Data provided:
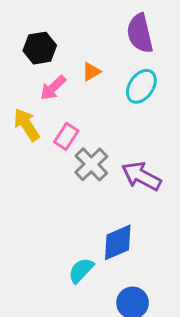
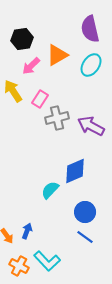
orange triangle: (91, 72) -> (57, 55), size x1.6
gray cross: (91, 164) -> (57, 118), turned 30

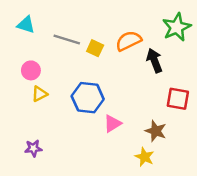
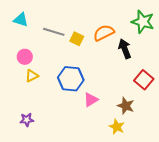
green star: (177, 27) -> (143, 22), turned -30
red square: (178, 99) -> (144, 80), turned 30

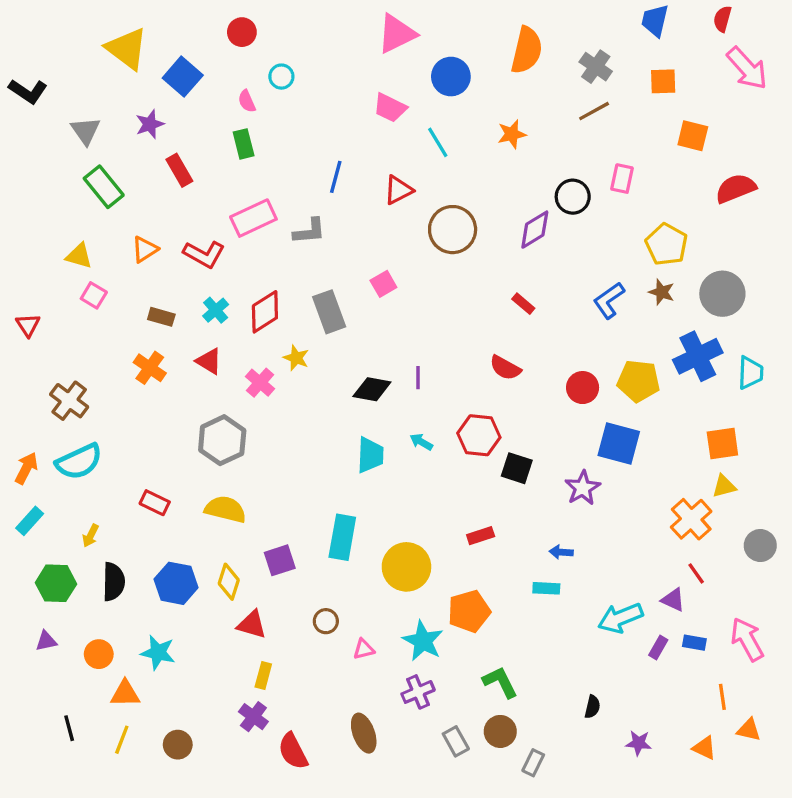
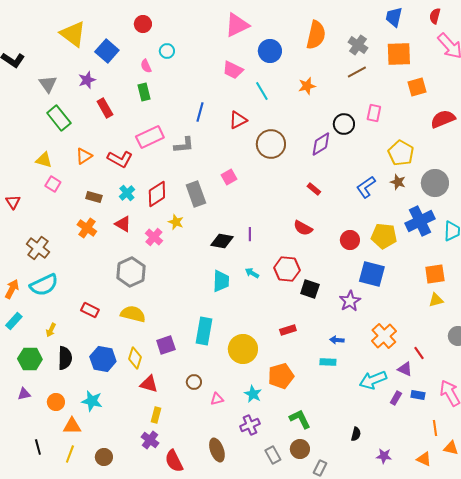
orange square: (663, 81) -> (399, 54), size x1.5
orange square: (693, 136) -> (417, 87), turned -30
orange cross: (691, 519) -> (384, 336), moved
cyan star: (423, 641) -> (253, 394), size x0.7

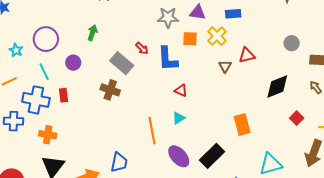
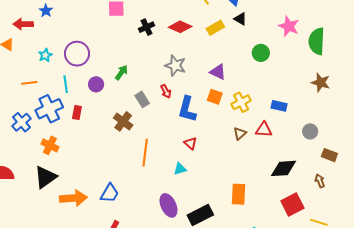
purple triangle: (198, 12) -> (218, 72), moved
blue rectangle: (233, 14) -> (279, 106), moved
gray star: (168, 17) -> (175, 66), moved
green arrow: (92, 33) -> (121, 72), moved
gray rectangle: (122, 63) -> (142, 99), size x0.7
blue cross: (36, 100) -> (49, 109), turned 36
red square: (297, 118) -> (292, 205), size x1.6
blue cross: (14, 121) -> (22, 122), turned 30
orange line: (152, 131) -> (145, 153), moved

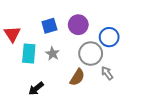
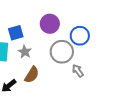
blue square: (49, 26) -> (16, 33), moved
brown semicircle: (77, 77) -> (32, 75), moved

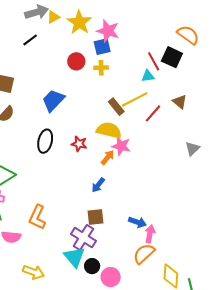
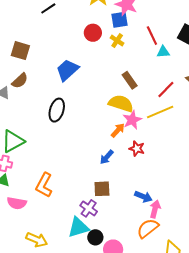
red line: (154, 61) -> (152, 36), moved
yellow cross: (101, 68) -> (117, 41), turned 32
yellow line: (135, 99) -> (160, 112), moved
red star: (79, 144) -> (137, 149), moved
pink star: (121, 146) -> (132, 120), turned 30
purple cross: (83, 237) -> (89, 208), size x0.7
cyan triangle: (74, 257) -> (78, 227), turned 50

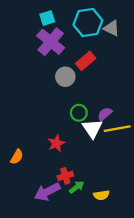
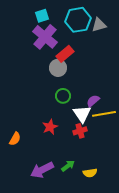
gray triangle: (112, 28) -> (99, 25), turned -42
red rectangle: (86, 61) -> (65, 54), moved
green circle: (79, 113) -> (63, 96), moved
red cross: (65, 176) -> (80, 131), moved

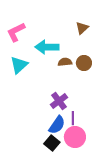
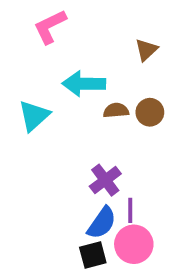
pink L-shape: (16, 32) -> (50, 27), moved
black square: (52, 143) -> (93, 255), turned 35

--

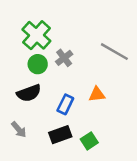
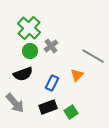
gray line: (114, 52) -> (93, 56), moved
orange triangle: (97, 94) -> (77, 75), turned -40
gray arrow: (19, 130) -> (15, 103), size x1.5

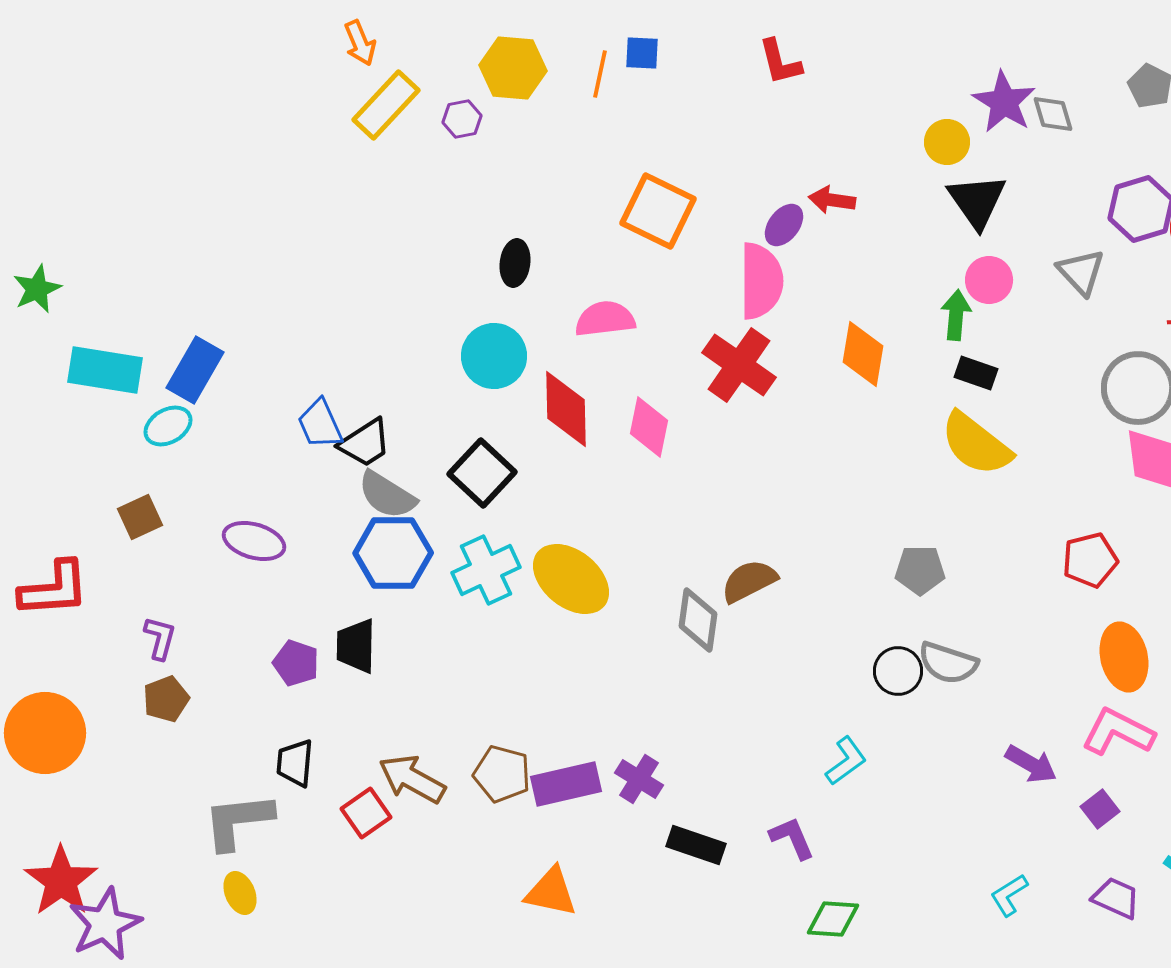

Exercise objective: From the material above, reproduce only what runs from the line holding "orange triangle: (91, 72)" down to the line holding "black square: (52, 143)", both included, pictures excluded.

Written solution:
orange triangle: (91, 72) -> (57, 55), size x1.6
gray cross: (91, 164) -> (57, 118), turned 30

green star: (177, 27) -> (143, 22), turned -30
red square: (178, 99) -> (144, 80), turned 30

orange square: (663, 81) -> (399, 54), size x1.5
orange square: (693, 136) -> (417, 87), turned -30
orange cross: (691, 519) -> (384, 336), moved
cyan star: (423, 641) -> (253, 394), size x0.7

purple triangle: (198, 12) -> (218, 72), moved
blue rectangle: (233, 14) -> (279, 106), moved
gray star: (168, 17) -> (175, 66), moved
green arrow: (92, 33) -> (121, 72), moved
gray rectangle: (122, 63) -> (142, 99), size x0.7
blue cross: (36, 100) -> (49, 109), turned 36
red square: (297, 118) -> (292, 205), size x1.6
blue cross: (14, 121) -> (22, 122), turned 30
orange line: (152, 131) -> (145, 153), moved

blue square: (49, 26) -> (16, 33), moved
brown semicircle: (77, 77) -> (32, 75), moved

red line: (154, 61) -> (152, 36), moved
yellow cross: (101, 68) -> (117, 41), turned 32
yellow line: (135, 99) -> (160, 112), moved
red star: (79, 144) -> (137, 149), moved
pink star: (121, 146) -> (132, 120), turned 30
purple cross: (83, 237) -> (89, 208), size x0.7
cyan triangle: (74, 257) -> (78, 227), turned 50

gray triangle: (112, 28) -> (99, 25), turned -42
red rectangle: (86, 61) -> (65, 54), moved
green circle: (79, 113) -> (63, 96), moved
red cross: (65, 176) -> (80, 131), moved

pink L-shape: (16, 32) -> (50, 27), moved
black square: (52, 143) -> (93, 255), turned 35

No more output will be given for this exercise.